--- Exercise data Enclosed Below ---
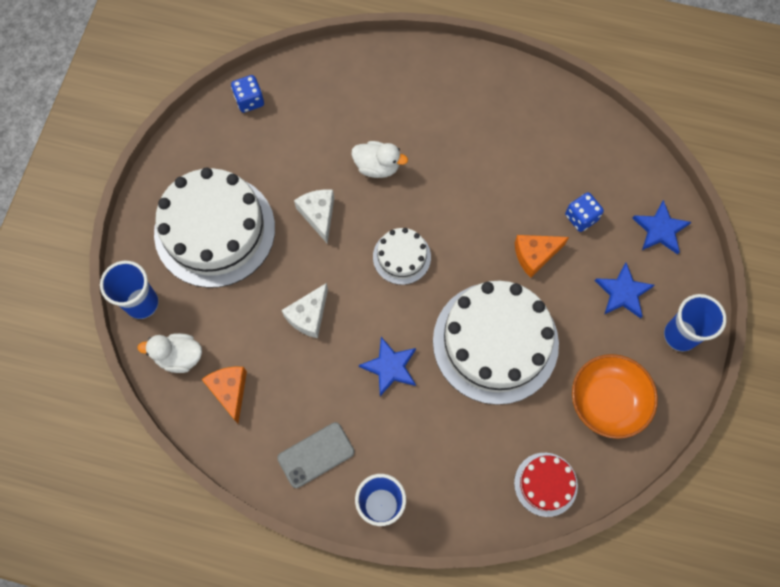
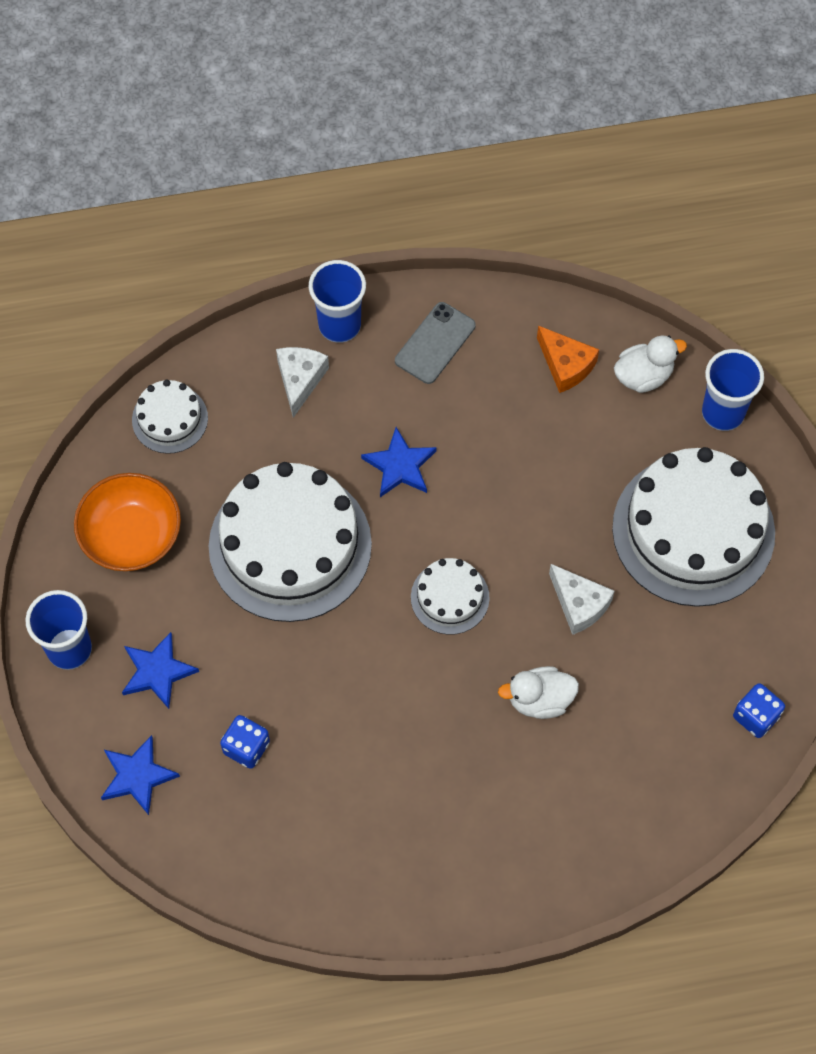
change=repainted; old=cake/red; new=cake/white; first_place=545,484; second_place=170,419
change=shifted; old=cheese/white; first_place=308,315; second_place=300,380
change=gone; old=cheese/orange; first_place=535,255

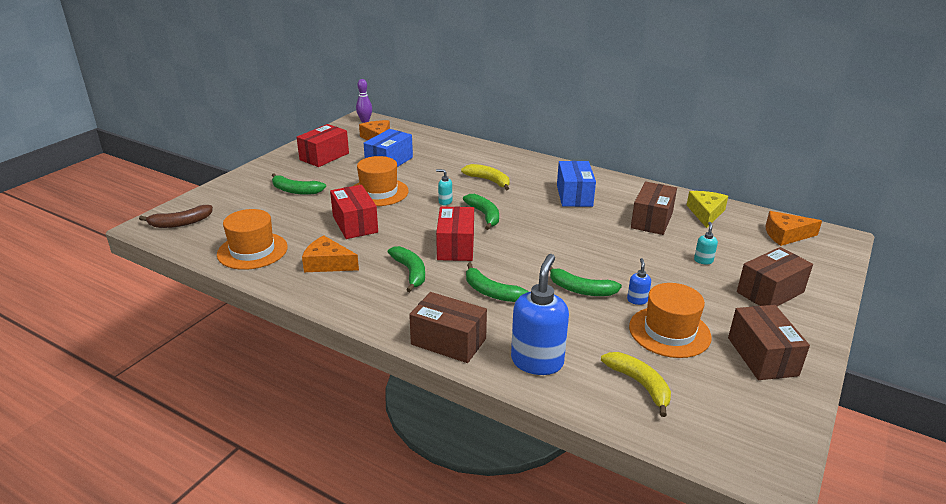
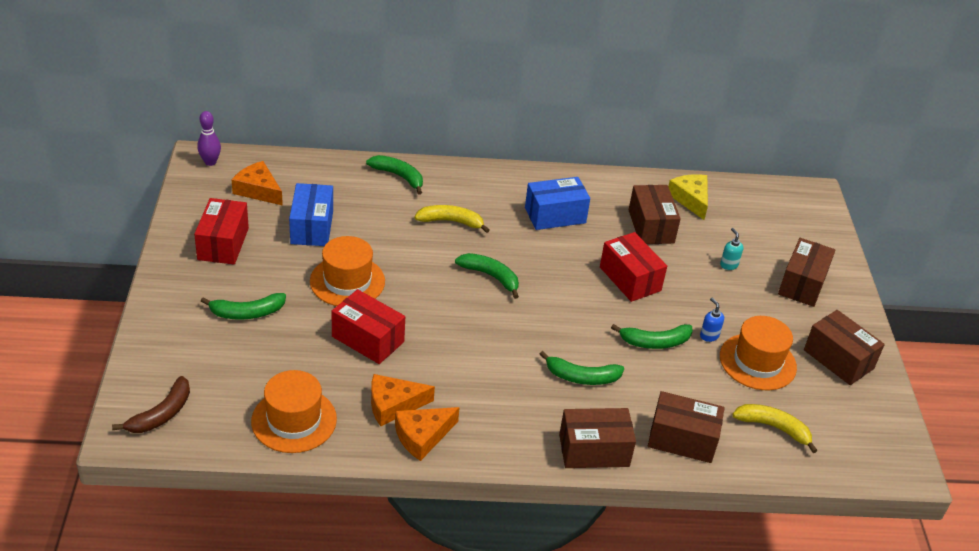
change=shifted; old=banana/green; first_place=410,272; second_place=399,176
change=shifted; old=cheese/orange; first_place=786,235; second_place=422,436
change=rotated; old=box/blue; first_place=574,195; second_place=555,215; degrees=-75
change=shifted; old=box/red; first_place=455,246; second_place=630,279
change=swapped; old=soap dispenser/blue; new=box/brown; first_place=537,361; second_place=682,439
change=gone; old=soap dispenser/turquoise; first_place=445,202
--- End of Enclosed Exercise data ---
(Exercise instructions) What is needed is an exact repeat of every entry above, with the pictures left out.

(Task result)
change=repainted; old=cake/red; new=cake/white; first_place=545,484; second_place=170,419
change=shifted; old=cheese/white; first_place=308,315; second_place=300,380
change=gone; old=cheese/orange; first_place=535,255

change=shifted; old=banana/green; first_place=410,272; second_place=399,176
change=shifted; old=cheese/orange; first_place=786,235; second_place=422,436
change=rotated; old=box/blue; first_place=574,195; second_place=555,215; degrees=-75
change=shifted; old=box/red; first_place=455,246; second_place=630,279
change=swapped; old=soap dispenser/blue; new=box/brown; first_place=537,361; second_place=682,439
change=gone; old=soap dispenser/turquoise; first_place=445,202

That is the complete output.